## Problem to solve
Starting at the line below holding "U7: NOT (in" and stopping at the line holding "D5: diode 1N4001 (A GND, K VS) -> none", print every line exactly, both ends included, and leave the rest out.

-- Extracted entries follows --

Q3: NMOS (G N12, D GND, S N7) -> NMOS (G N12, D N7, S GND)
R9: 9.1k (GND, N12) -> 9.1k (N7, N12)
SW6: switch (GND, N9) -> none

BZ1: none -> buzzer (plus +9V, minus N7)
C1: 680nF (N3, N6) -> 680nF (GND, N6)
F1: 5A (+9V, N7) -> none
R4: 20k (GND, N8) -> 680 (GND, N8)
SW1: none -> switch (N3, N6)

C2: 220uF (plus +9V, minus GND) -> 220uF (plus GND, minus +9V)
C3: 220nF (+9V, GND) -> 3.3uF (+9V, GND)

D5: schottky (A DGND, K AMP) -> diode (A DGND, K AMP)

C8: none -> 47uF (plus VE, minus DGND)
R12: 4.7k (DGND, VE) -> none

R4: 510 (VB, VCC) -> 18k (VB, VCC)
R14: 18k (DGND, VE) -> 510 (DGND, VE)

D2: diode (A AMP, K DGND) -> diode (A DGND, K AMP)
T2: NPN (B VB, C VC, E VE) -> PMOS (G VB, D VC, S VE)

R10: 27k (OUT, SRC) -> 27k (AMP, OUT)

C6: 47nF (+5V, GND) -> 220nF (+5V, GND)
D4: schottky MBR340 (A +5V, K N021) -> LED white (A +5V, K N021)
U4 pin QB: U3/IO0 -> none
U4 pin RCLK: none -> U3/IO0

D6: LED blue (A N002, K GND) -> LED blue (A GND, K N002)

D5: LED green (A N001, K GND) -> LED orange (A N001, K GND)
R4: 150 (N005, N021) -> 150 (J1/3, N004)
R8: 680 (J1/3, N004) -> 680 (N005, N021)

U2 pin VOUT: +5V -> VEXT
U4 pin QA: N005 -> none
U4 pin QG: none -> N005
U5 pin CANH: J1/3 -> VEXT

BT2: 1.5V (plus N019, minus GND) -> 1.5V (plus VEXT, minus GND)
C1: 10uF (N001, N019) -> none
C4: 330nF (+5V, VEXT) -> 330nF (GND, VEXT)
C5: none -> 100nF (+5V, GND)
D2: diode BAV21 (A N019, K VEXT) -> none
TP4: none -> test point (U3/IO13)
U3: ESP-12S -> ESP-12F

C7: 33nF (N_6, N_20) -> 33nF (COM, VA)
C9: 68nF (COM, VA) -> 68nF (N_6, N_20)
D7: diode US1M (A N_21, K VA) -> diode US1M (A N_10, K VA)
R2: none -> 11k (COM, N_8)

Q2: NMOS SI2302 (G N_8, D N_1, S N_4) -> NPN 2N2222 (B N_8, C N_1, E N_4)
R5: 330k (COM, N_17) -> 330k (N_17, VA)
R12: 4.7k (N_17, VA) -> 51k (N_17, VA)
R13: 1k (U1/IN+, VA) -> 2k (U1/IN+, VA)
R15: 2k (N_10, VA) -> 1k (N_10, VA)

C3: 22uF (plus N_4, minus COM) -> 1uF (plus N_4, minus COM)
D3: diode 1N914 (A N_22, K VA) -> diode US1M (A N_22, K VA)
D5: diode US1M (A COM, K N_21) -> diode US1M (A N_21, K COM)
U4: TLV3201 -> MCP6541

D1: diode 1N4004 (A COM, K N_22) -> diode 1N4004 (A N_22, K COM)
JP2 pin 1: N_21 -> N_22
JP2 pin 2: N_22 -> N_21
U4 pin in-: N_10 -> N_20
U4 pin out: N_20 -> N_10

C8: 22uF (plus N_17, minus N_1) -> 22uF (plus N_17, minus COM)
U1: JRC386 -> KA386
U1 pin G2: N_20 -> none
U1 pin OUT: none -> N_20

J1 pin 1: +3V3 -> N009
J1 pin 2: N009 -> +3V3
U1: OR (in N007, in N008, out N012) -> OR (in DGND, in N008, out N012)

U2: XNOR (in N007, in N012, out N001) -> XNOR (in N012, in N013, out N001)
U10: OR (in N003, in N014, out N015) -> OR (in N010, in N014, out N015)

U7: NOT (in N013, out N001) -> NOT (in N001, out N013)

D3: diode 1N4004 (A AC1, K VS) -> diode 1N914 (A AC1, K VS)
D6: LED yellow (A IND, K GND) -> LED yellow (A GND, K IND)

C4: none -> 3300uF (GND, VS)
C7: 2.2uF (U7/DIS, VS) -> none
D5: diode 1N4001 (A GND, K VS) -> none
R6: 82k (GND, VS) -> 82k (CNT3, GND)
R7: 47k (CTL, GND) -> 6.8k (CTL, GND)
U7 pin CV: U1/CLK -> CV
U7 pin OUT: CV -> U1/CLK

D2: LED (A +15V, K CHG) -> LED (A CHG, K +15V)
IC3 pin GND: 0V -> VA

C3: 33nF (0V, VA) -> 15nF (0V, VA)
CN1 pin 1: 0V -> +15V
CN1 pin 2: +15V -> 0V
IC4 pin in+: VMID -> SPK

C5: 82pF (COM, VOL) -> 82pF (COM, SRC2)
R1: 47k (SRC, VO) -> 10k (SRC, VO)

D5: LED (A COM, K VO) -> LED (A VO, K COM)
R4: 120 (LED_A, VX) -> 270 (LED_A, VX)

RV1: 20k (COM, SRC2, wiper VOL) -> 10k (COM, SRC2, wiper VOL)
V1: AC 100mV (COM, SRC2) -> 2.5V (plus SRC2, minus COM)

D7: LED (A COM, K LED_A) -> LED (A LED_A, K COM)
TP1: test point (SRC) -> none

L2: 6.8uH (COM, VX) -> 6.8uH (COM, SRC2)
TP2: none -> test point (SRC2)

-- Extracted entries concluded --

## Answer to the exercise
U7: NOT (in N013, out N001) -> NOT (in N001, out N013)

D3: diode 1N4004 (A AC1, K VS) -> diode 1N914 (A AC1, K VS)
D6: LED yellow (A IND, K GND) -> LED yellow (A GND, K IND)

C4: none -> 3300uF (GND, VS)
C7: 2.2uF (U7/DIS, VS) -> none
D5: diode 1N4001 (A GND, K VS) -> none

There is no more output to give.